■ **SUPPLIED MATERIAL**:

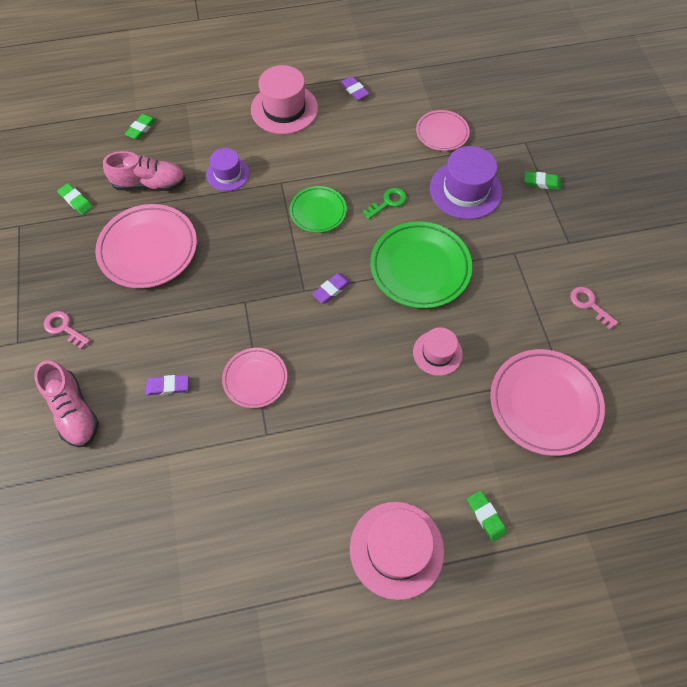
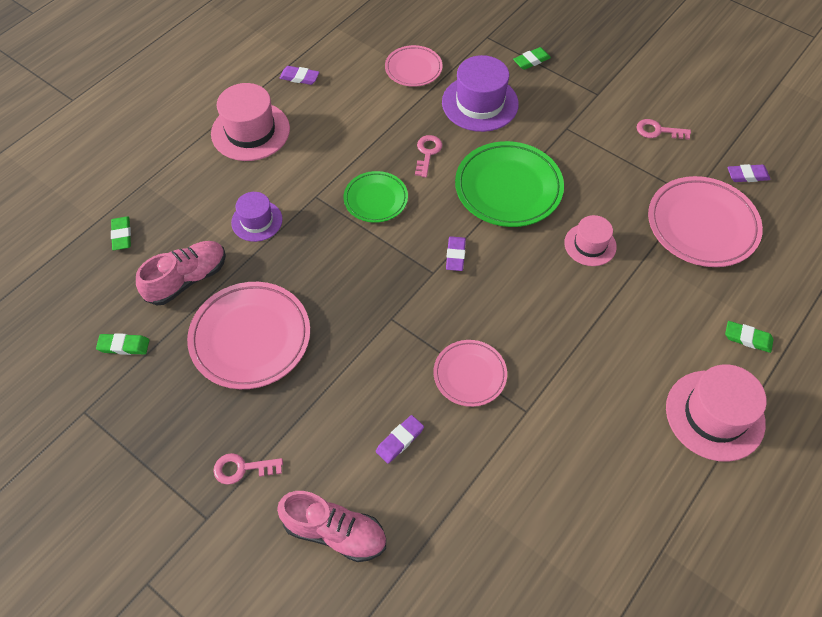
camera: 40 degrees left, 5 degrees down
(388, 202) = (427, 153): green key -> pink key
(629, 393) = (747, 175): none -> purple eraser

■ **INSTRUCTIONS FOR THE TASK**: In this exercise, set down all of the data exactly, without the pictures.

■ **THE COMPLETED TASK**:
camera: 40 degrees left, 5 degrees down
(388, 202) = (427, 153): green key -> pink key
(629, 393) = (747, 175): none -> purple eraser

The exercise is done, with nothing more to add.